Task prompt
In the entries below, find the line with "RTC pin SQW: D7 -> D10" and the line with "RTC: DS3231 -> DS1307"; give again those lines and every line between them, exactly.

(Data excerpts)
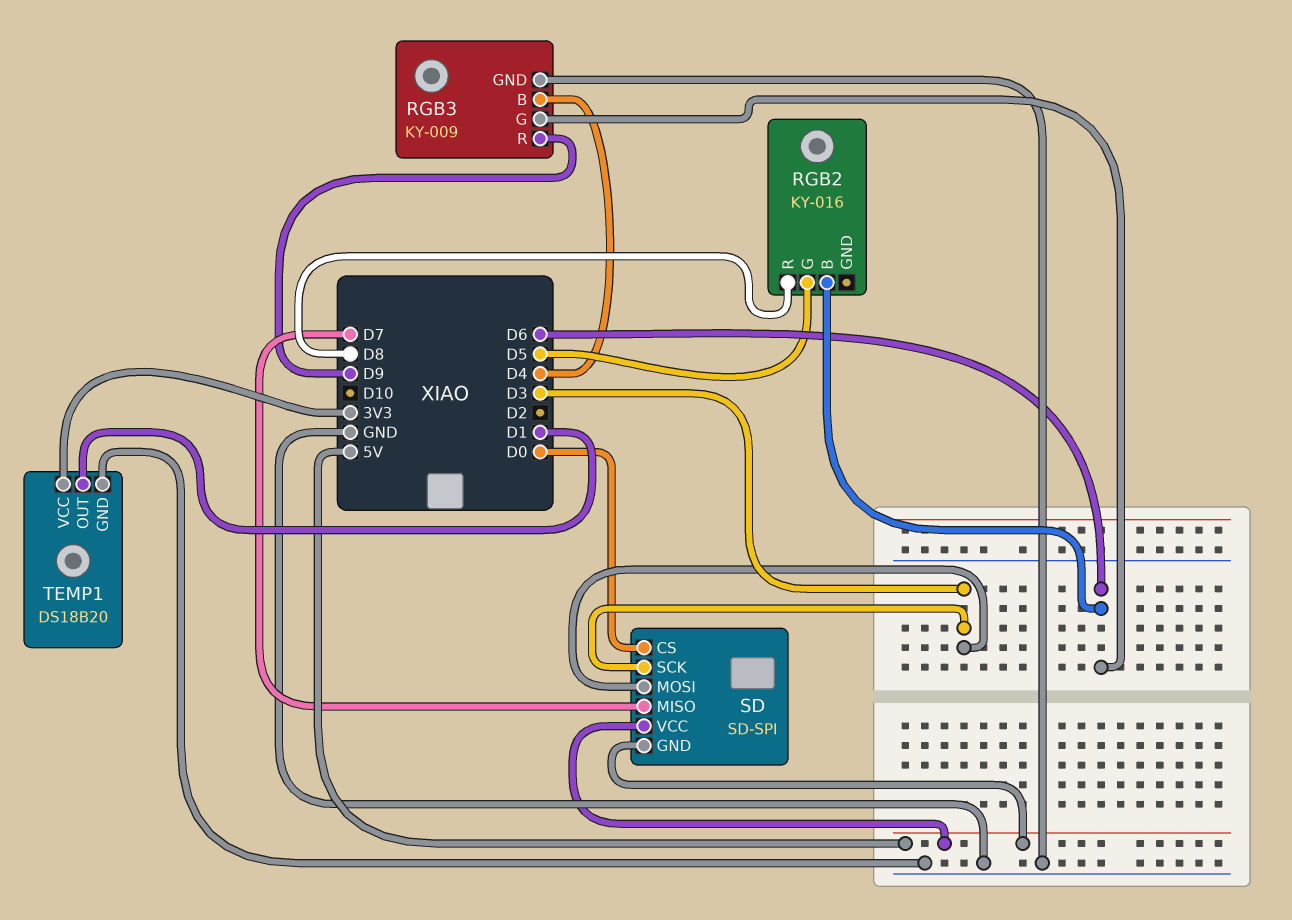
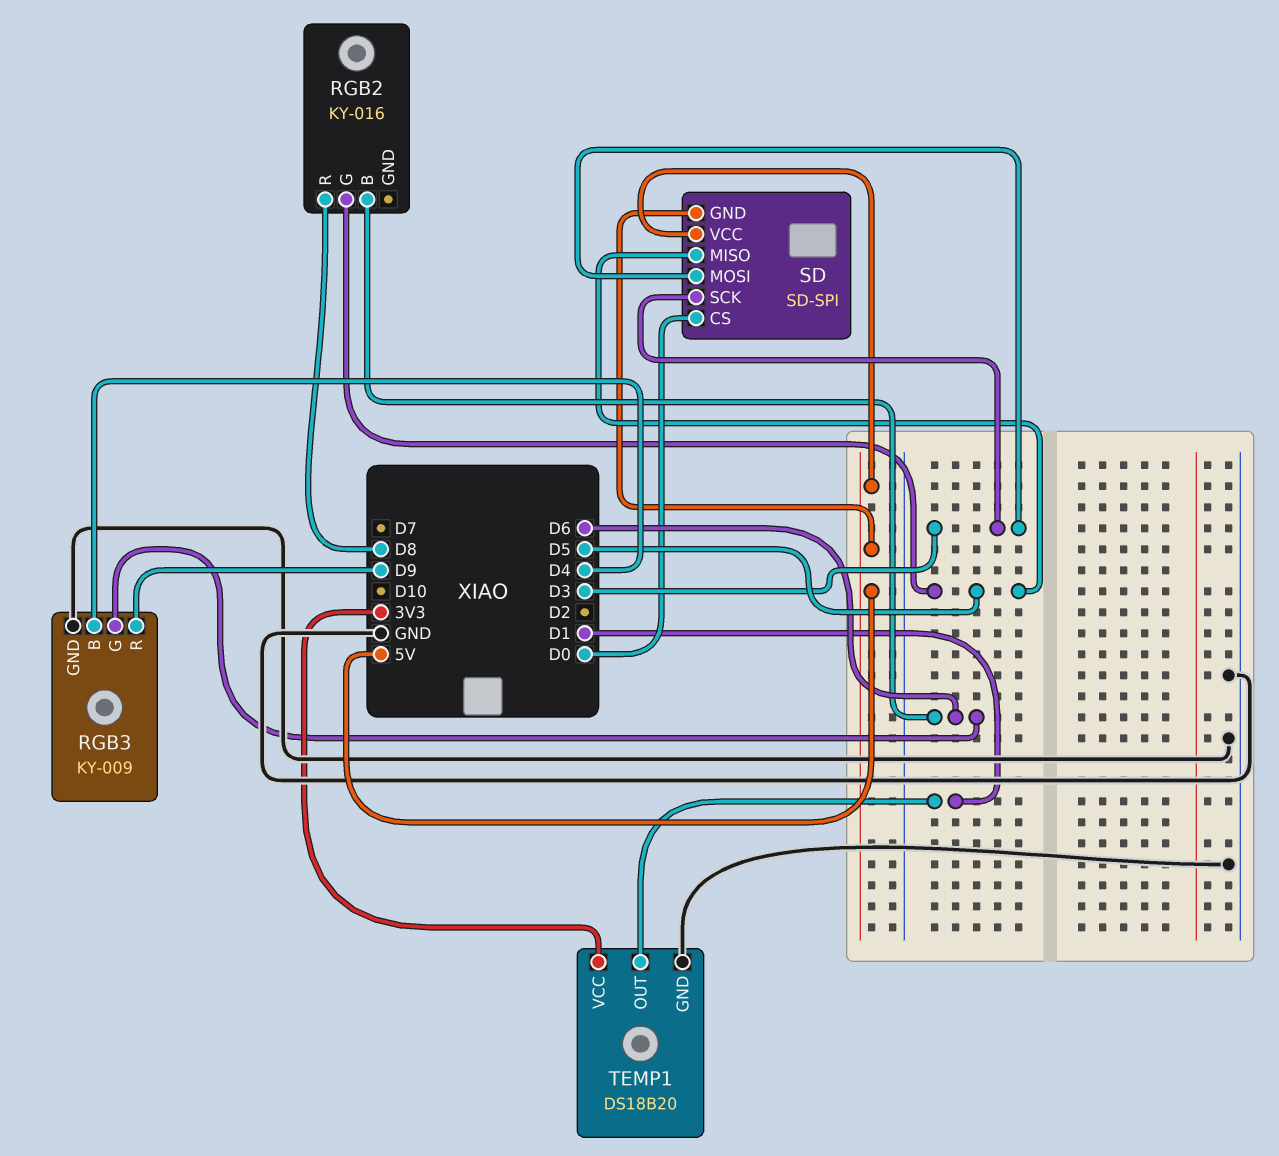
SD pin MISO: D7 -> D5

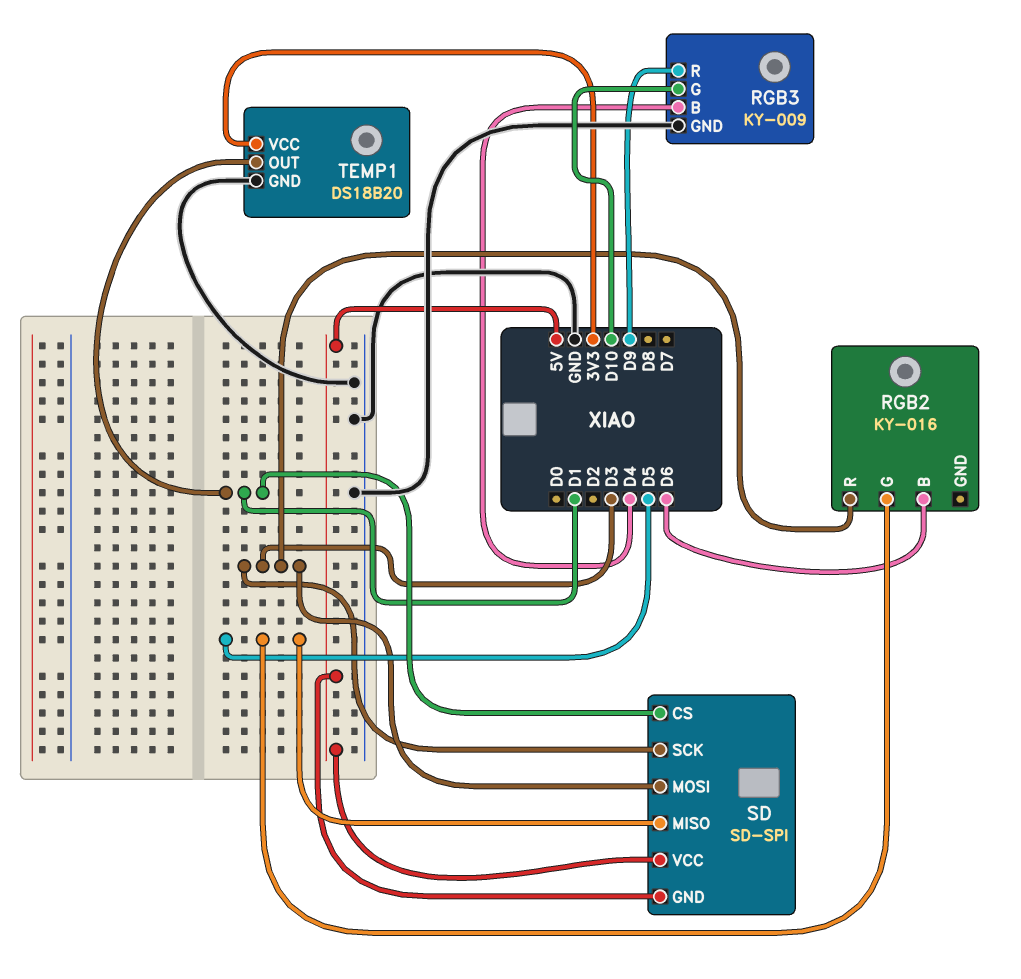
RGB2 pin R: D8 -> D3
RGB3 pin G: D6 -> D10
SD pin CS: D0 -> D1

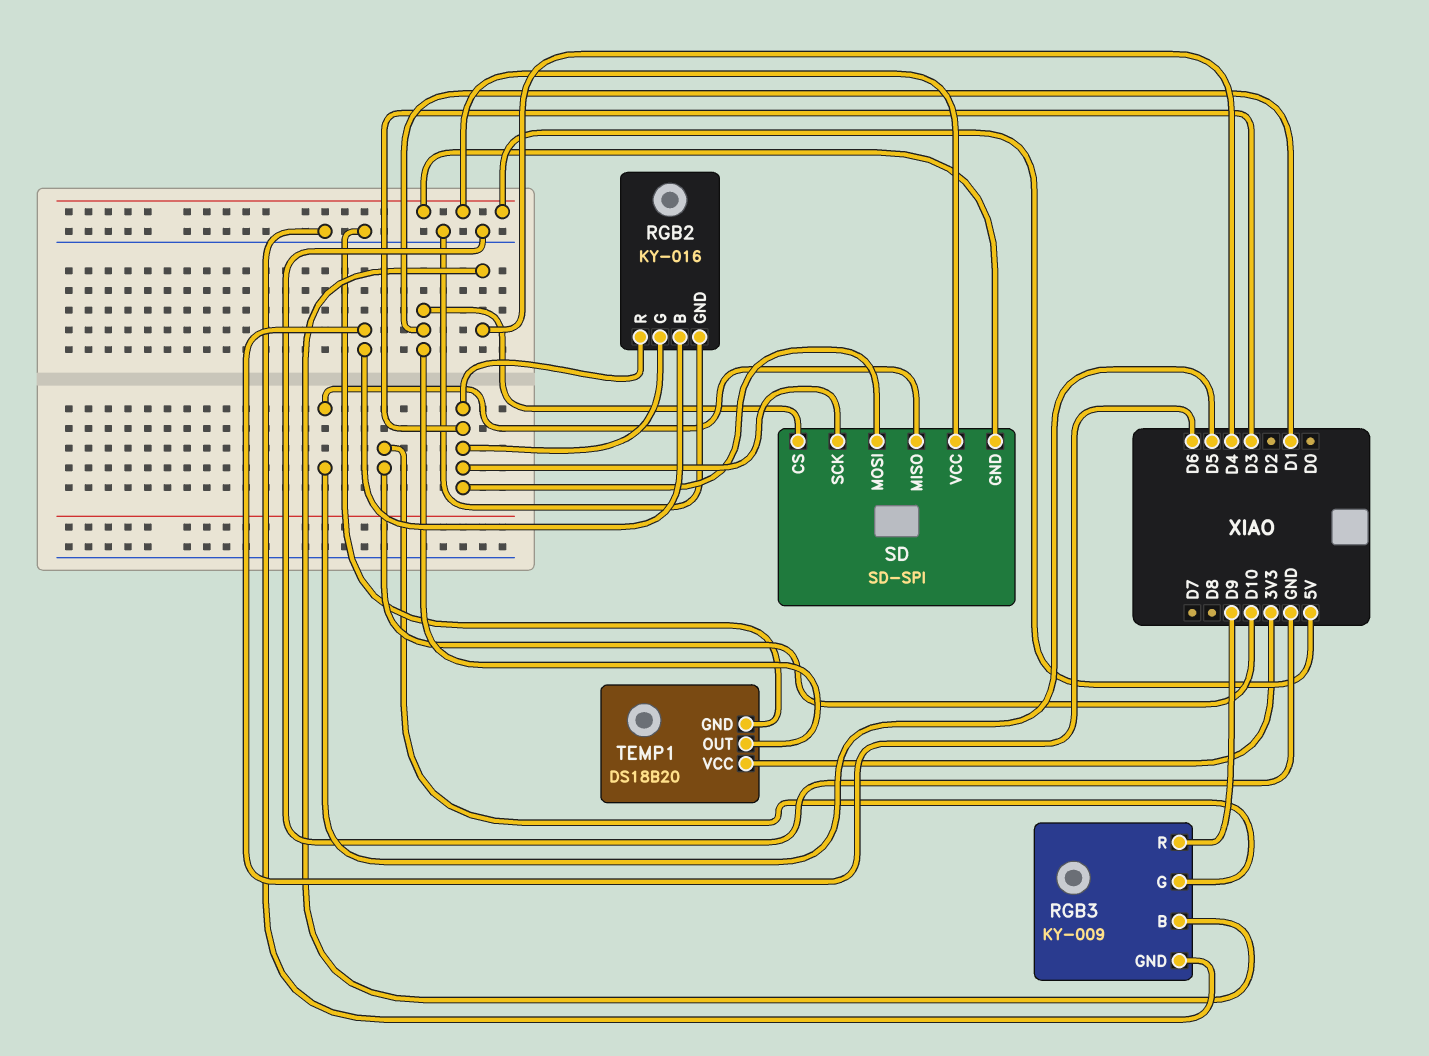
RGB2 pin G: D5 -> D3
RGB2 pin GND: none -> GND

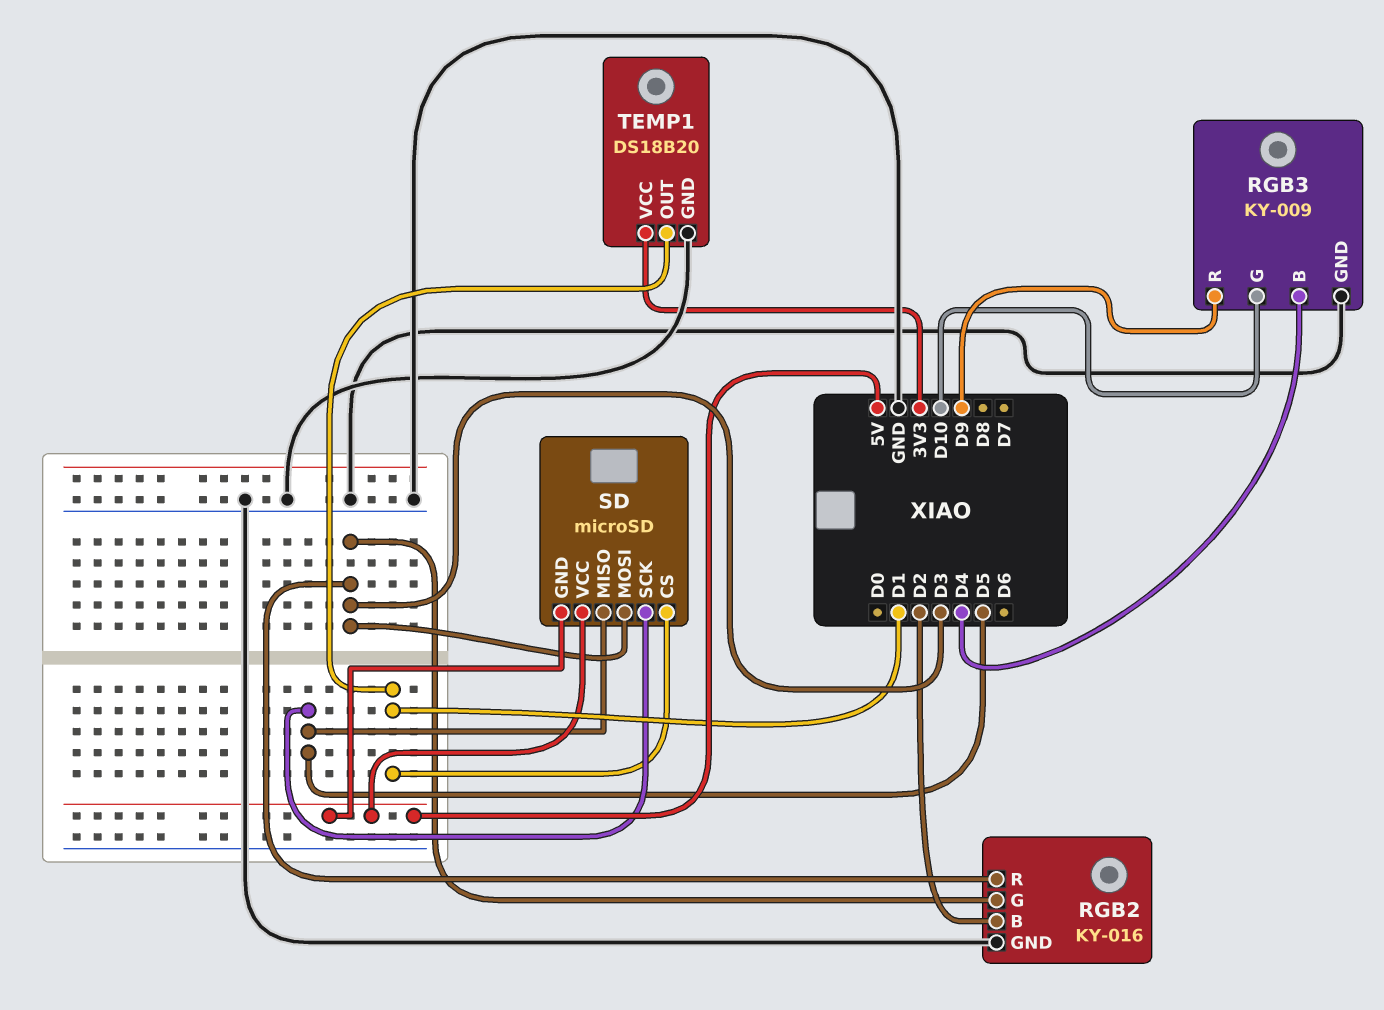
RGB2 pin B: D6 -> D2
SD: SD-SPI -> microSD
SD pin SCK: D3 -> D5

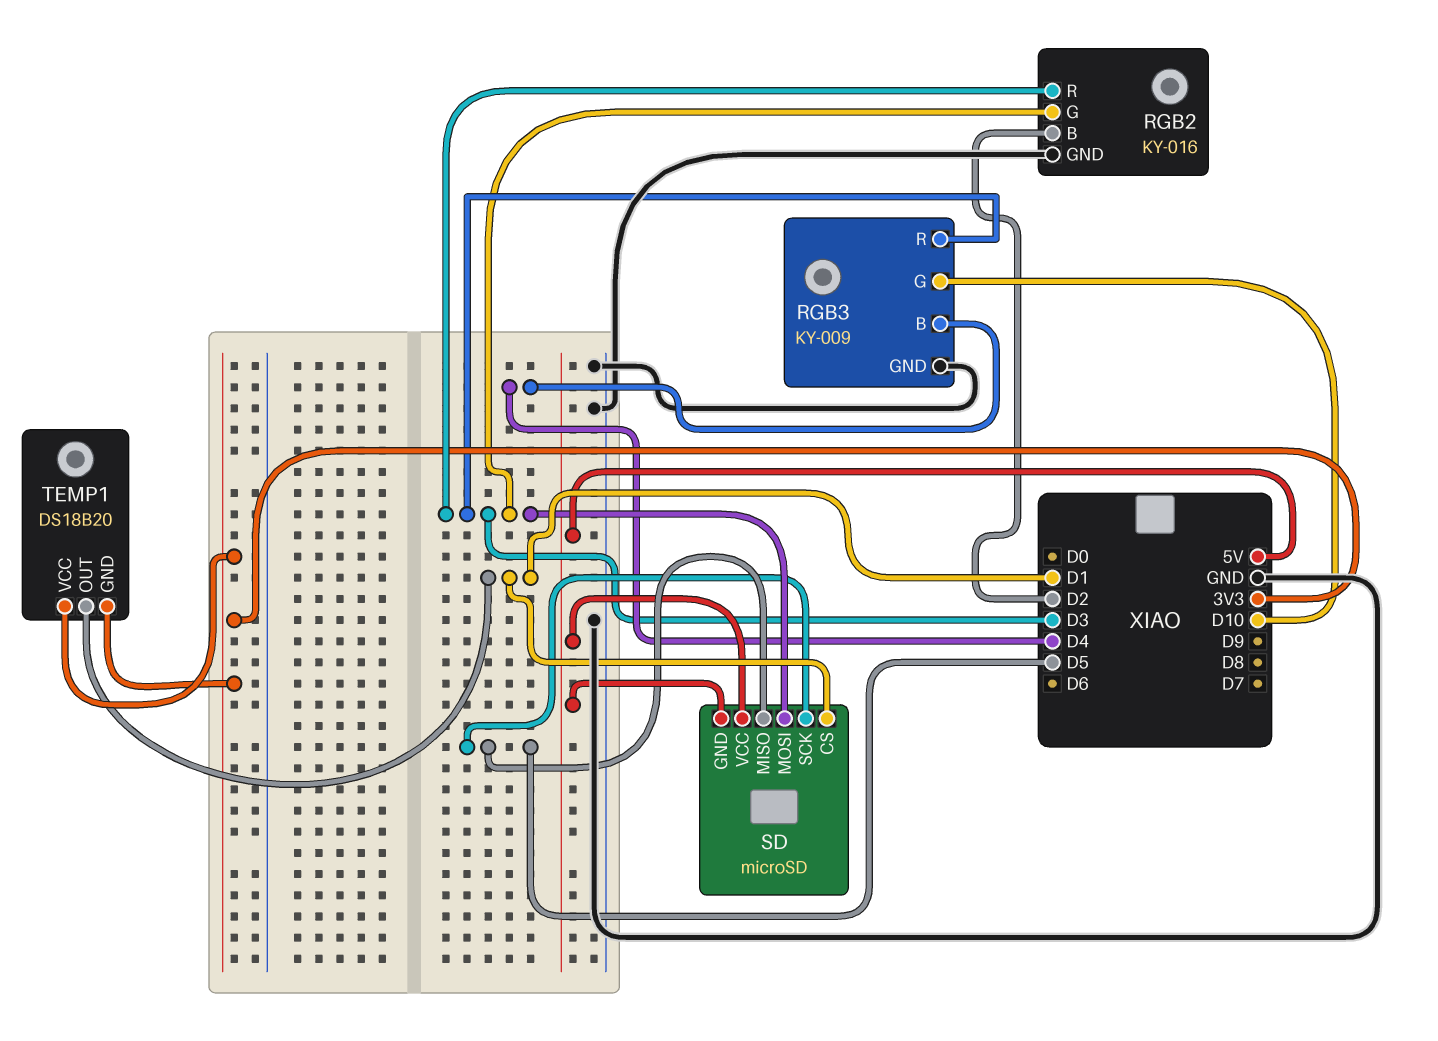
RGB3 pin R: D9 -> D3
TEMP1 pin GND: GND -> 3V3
...
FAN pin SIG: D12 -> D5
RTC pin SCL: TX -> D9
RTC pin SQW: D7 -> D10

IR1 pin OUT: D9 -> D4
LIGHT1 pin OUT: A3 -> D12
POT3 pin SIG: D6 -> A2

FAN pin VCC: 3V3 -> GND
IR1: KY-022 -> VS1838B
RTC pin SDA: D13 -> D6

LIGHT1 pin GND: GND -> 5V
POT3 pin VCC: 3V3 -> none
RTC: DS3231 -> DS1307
* * *
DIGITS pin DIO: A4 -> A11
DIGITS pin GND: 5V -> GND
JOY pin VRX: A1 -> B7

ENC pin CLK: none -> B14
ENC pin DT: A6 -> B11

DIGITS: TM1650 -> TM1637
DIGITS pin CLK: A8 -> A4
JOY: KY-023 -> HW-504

Response to this exercise
RTC pin SQW: D7 -> D10

IR1 pin OUT: D9 -> D4
LIGHT1 pin OUT: A3 -> D12
POT3 pin SIG: D6 -> A2

FAN pin VCC: 3V3 -> GND
IR1: KY-022 -> VS1838B
RTC pin SDA: D13 -> D6

LIGHT1 pin GND: GND -> 5V
POT3 pin VCC: 3V3 -> none
RTC: DS3231 -> DS1307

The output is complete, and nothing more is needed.